Work required: If any record holds an image, omit the image and print the rest exactly.

(Revision tracking records)

· · · · ·

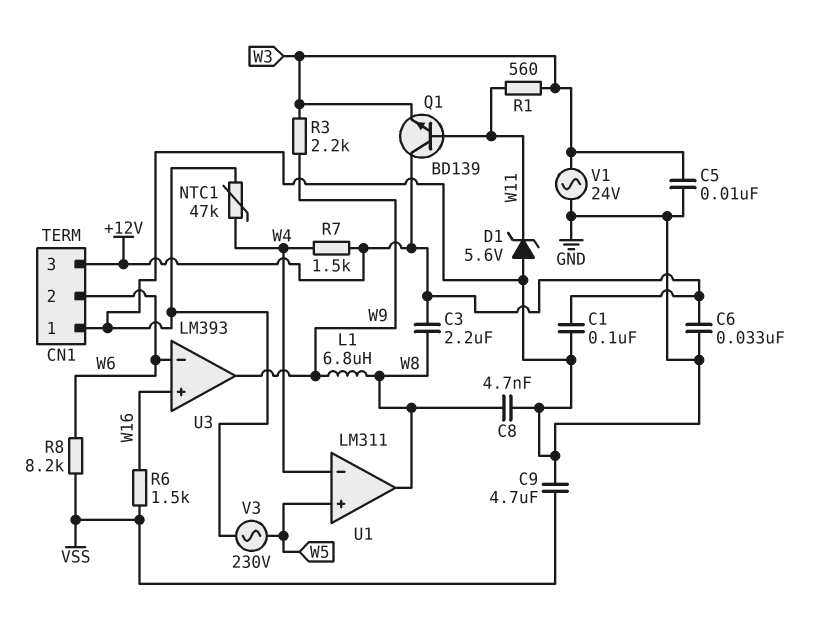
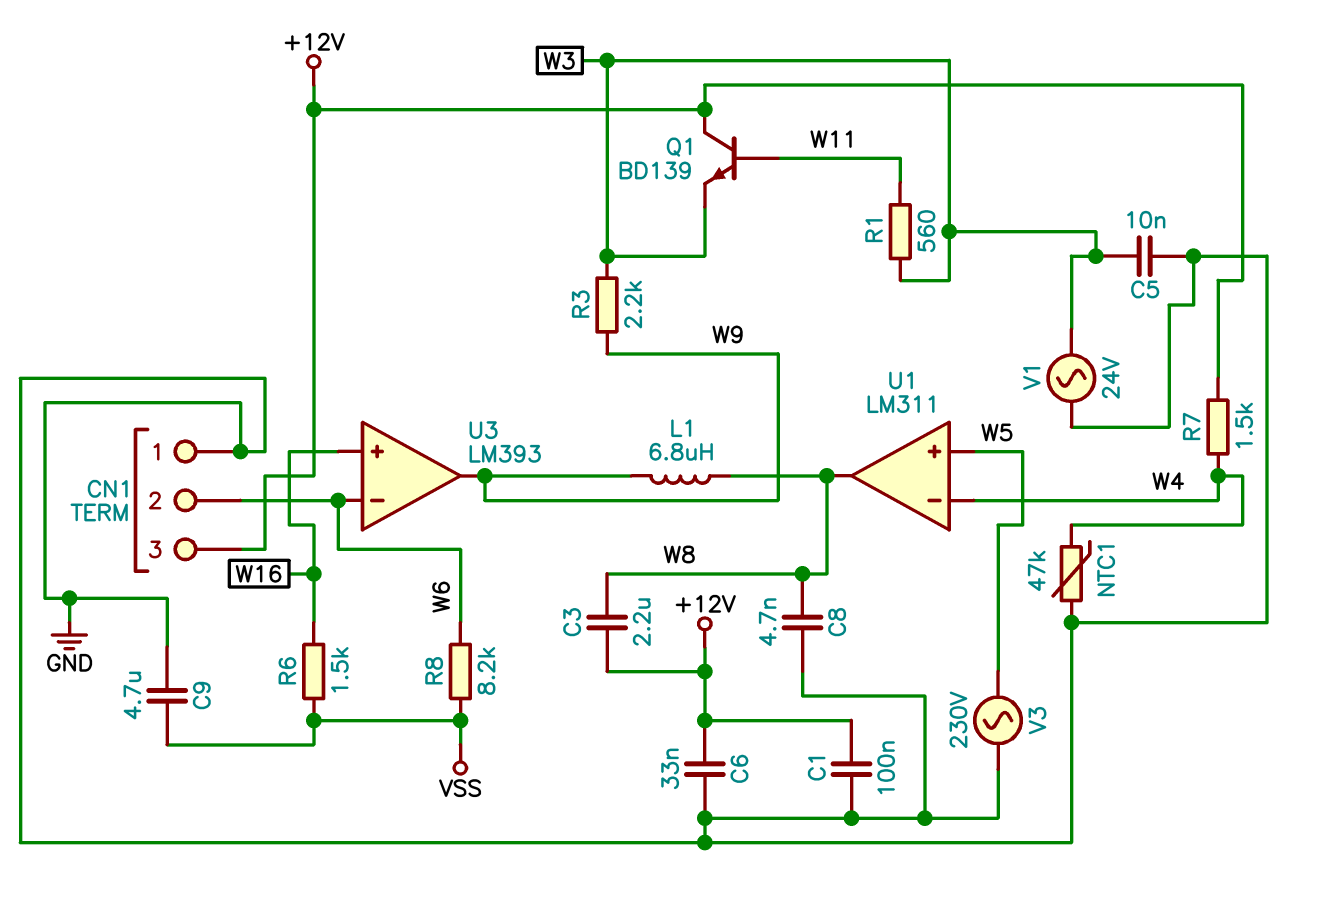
D1: zener 5.6V (A GND, K W11) -> none

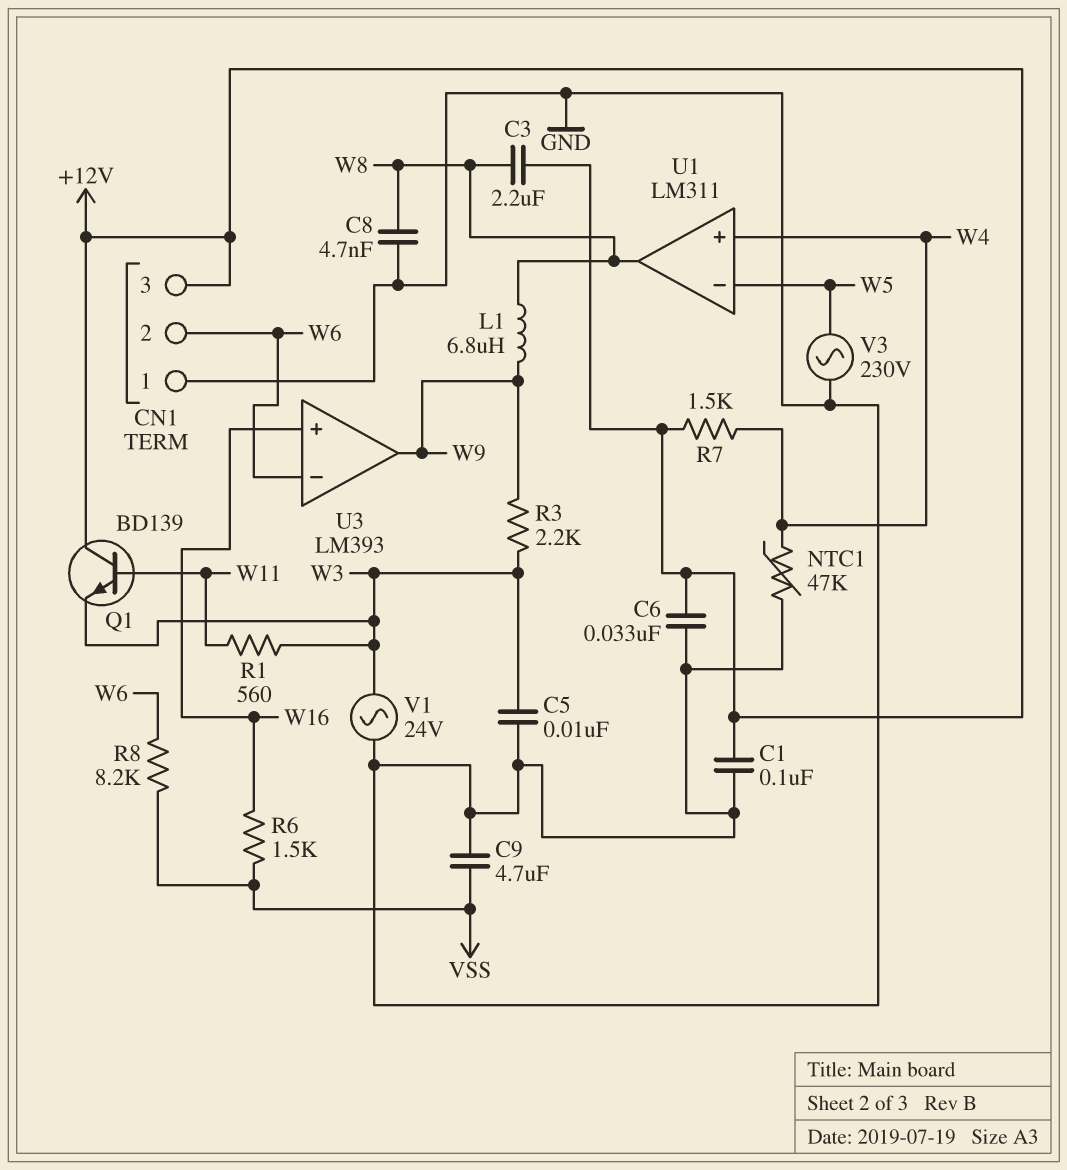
U1 pin in+: W5 -> W4
U1 pin in-: W4 -> W5

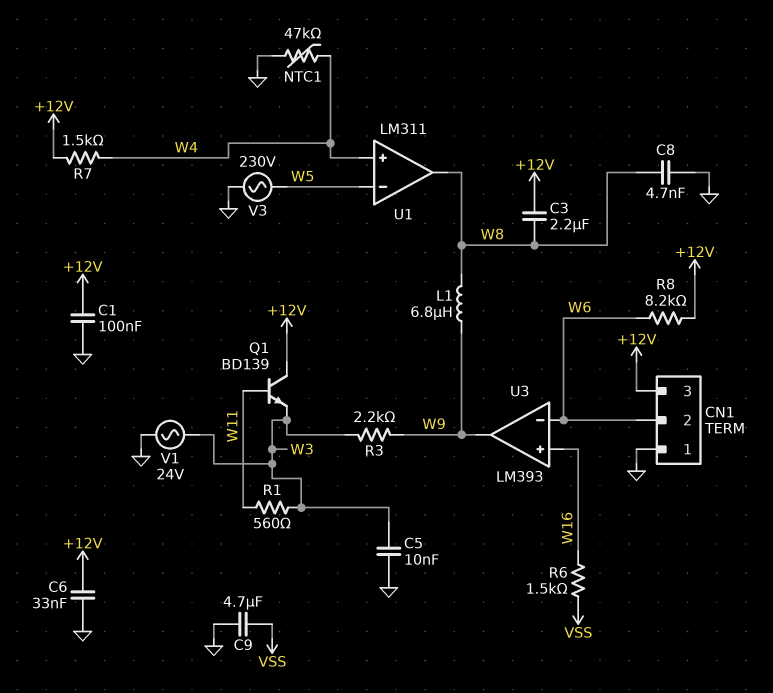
R8: 8.2k (VSS, W6) -> 8.2k (+12V, W6)

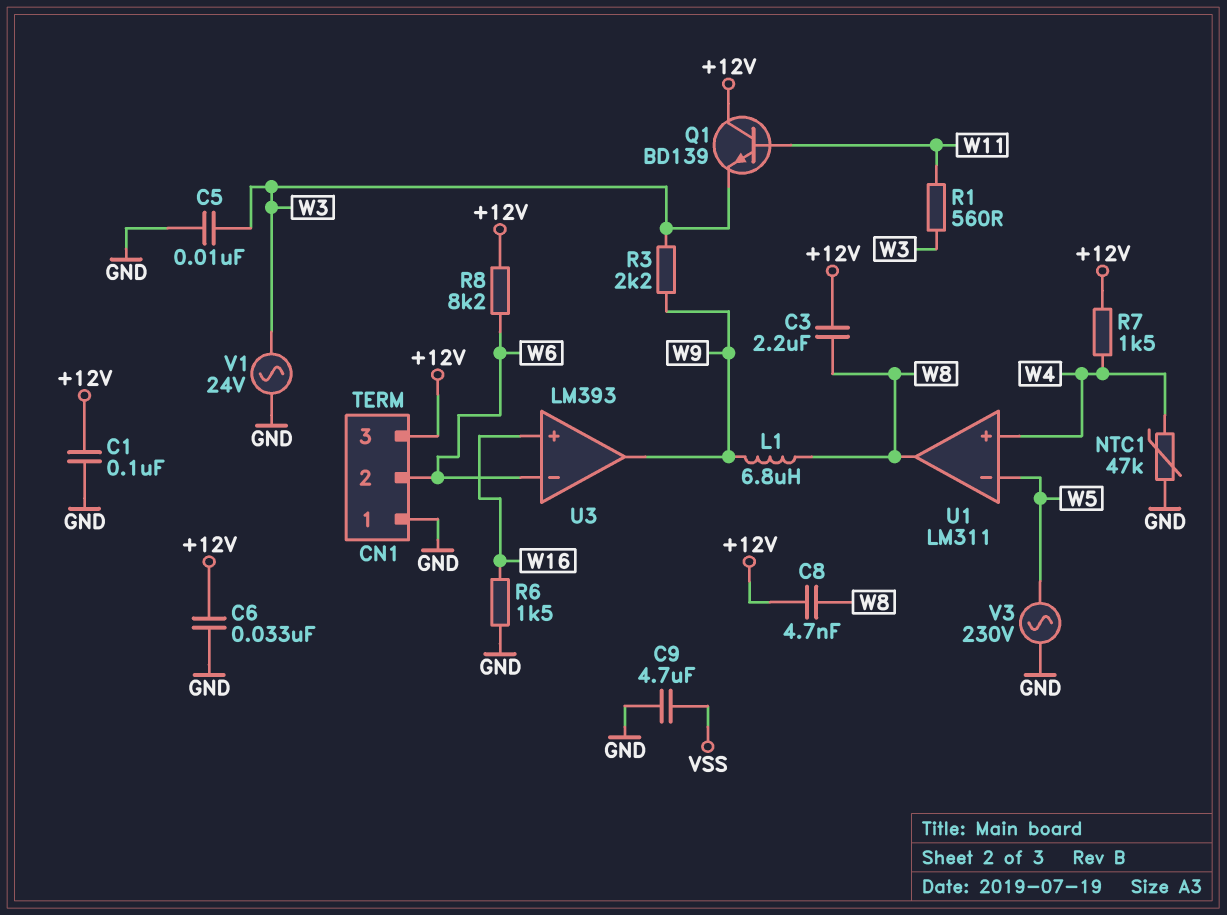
C8: 4.7nF (GND, W8) -> 4.7nF (+12V, W8)
R6: 1.5k (VSS, W16) -> 1.5k (GND, W16)

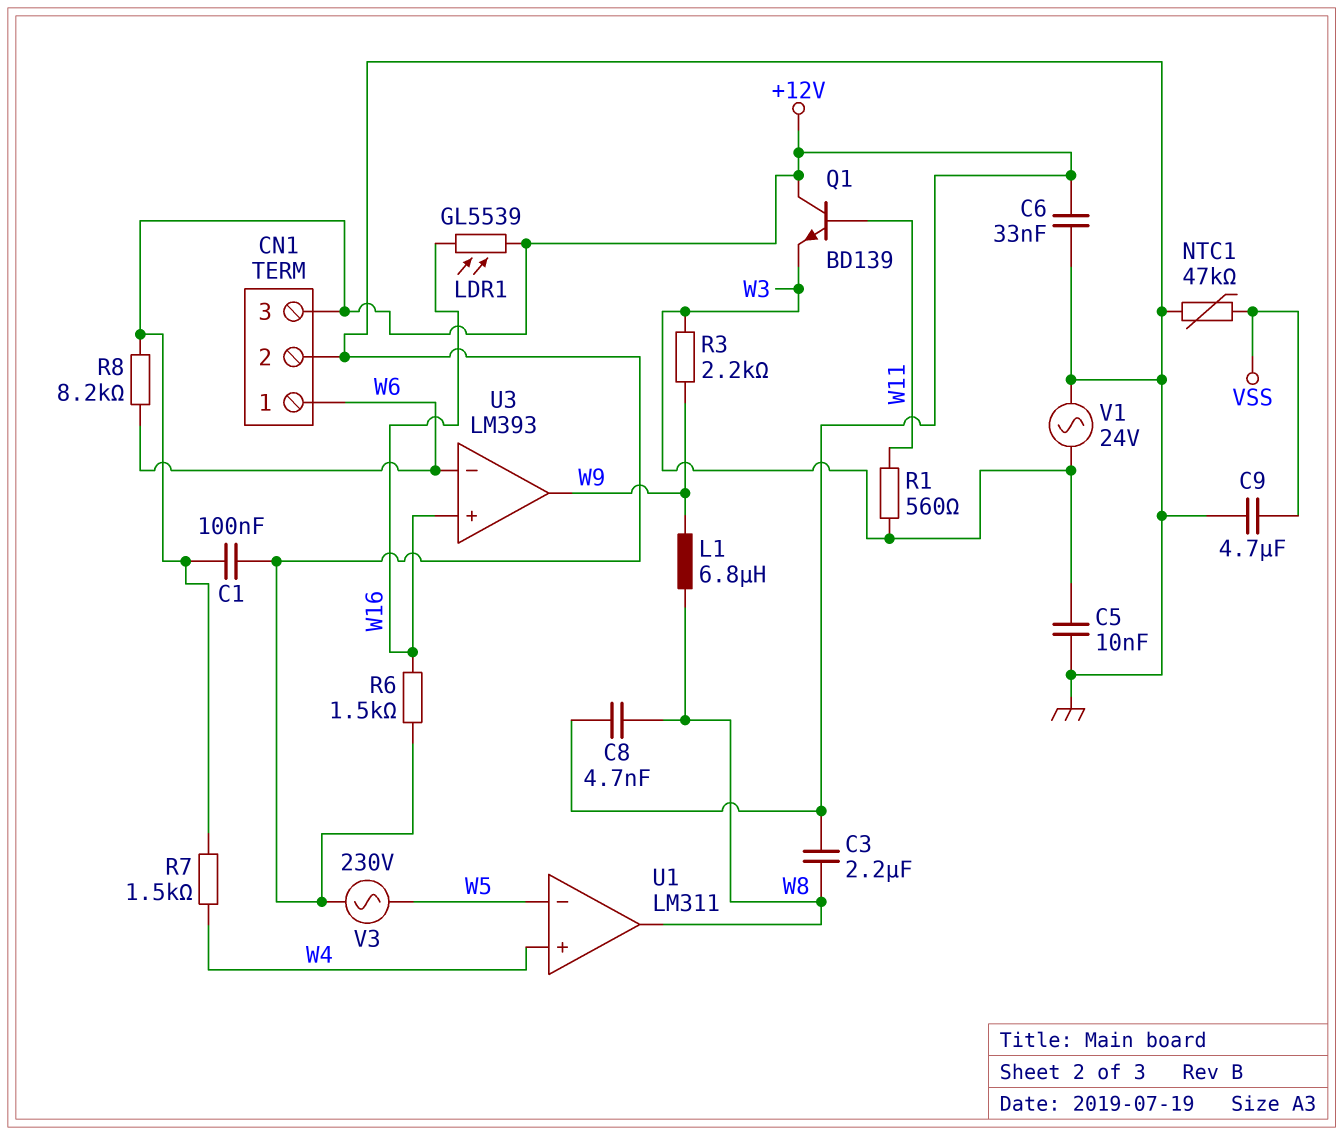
CN1 pin 1: GND -> W6
CN1 pin 2: W6 -> GND
LDR1: none -> GL5539 (+12V, W16)
NTC1: 47k (GND, W4) -> 47k (GND, VSS)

· · · · ·

Output for this exercise:
D1: zener 5.6V (A GND, K W11) -> none

U1 pin in+: W5 -> W4
U1 pin in-: W4 -> W5

R8: 8.2k (VSS, W6) -> 8.2k (+12V, W6)

C8: 4.7nF (GND, W8) -> 4.7nF (+12V, W8)
R6: 1.5k (VSS, W16) -> 1.5k (GND, W16)

CN1 pin 1: GND -> W6
CN1 pin 2: W6 -> GND
LDR1: none -> GL5539 (+12V, W16)
NTC1: 47k (GND, W4) -> 47k (GND, VSS)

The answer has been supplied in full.